- **Exercise requirements**
Go through the records and filter out every line lacking the word "pink"; copy the lines that remain.

- **Task data**
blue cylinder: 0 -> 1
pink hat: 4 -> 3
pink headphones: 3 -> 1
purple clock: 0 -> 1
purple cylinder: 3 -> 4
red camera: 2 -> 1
==
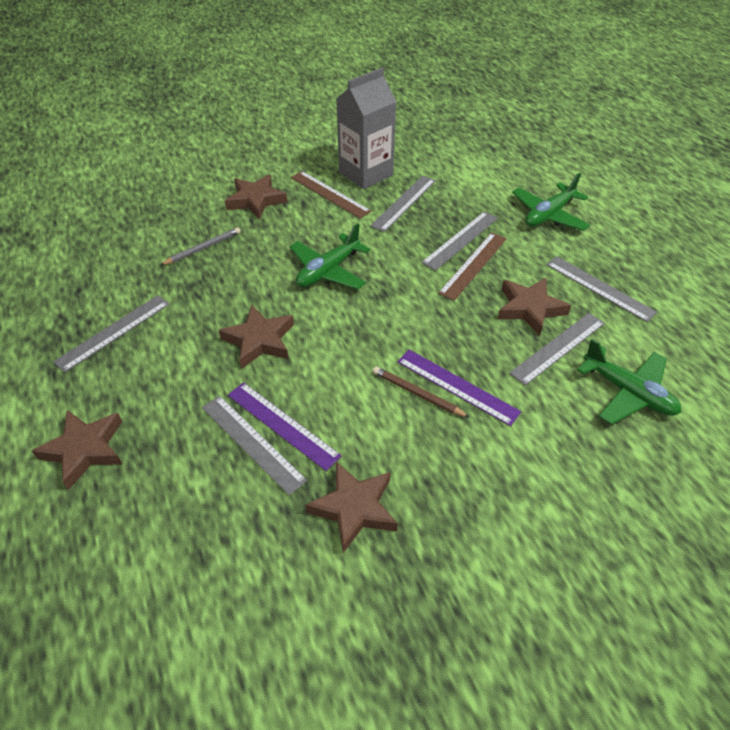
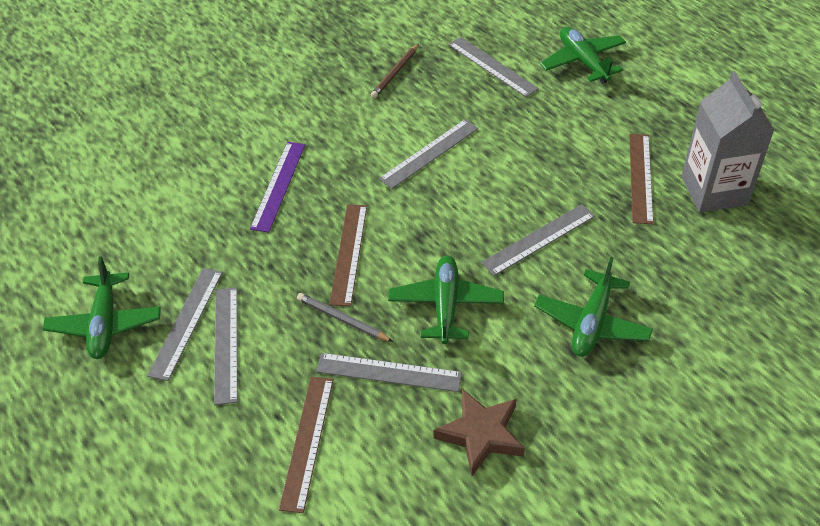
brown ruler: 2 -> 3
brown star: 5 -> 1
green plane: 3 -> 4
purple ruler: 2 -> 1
...
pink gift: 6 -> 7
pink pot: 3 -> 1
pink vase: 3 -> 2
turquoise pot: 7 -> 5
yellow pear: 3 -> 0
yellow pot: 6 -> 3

- **Finished exercise**
pink hat: 4 -> 3
pink headphones: 3 -> 1
pink gift: 6 -> 7
pink pot: 3 -> 1
pink vase: 3 -> 2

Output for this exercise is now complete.